### Dataset excerpts:
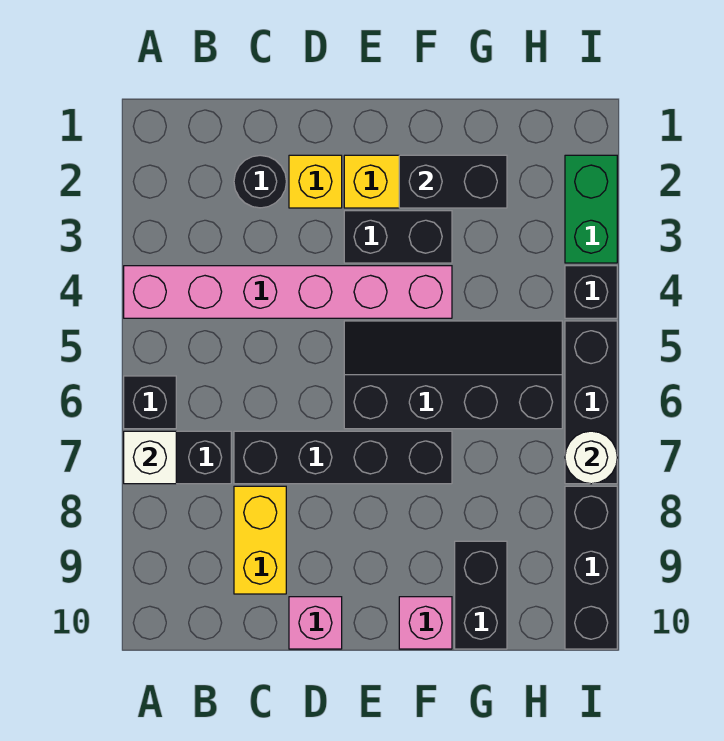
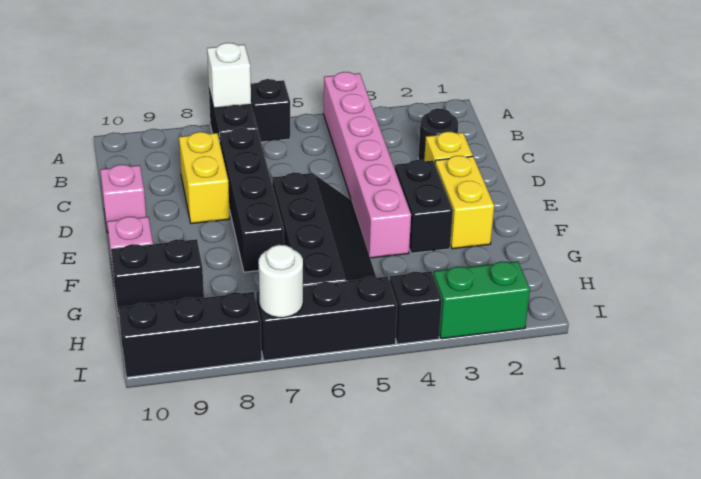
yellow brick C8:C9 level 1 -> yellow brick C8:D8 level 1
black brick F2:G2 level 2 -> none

* * *

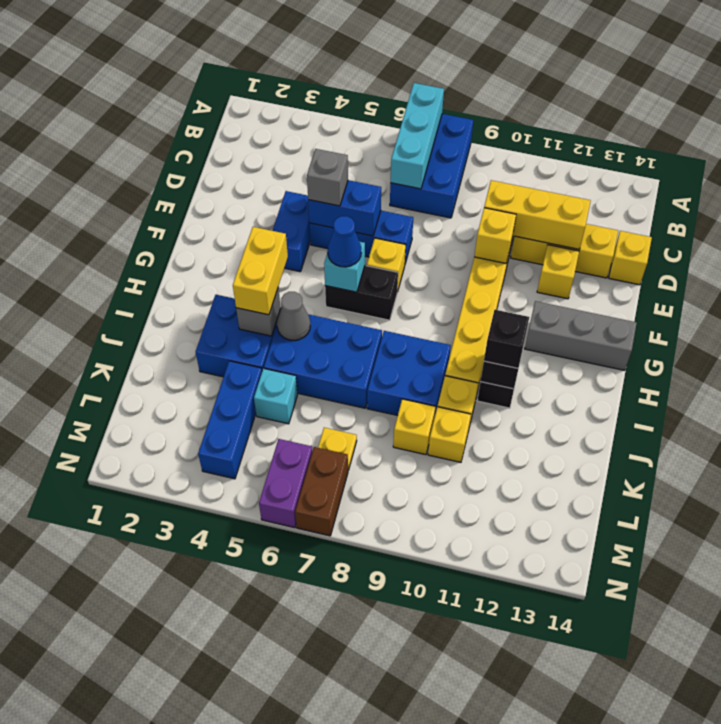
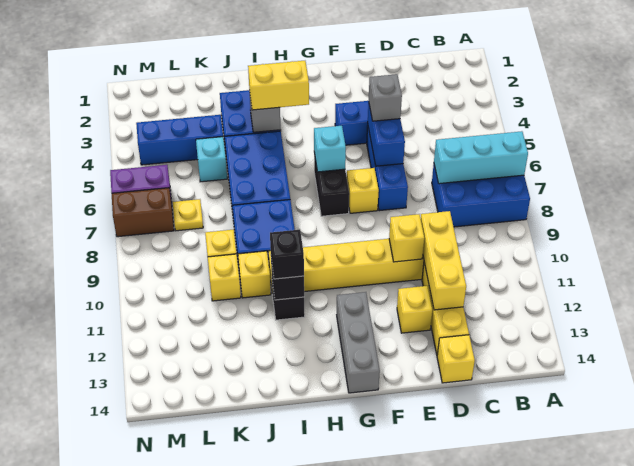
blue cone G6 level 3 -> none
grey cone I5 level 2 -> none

### Your instructions:
Out of the material above, gather each line where "cone" appears.

### Completed exercise:
blue cone G6 level 3 -> none
grey cone I5 level 2 -> none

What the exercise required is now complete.